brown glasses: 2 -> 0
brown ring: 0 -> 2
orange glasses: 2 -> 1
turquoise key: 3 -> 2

______

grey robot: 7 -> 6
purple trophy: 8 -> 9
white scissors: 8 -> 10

______

> [Work to be completed] Starting at the line above that contains "brown ring: 0 -> 2", write out each line exactly until the line that contains "turquoise key: 3 -> 2" has been written, and stop there.

> [Solution below]
brown ring: 0 -> 2
orange glasses: 2 -> 1
turquoise key: 3 -> 2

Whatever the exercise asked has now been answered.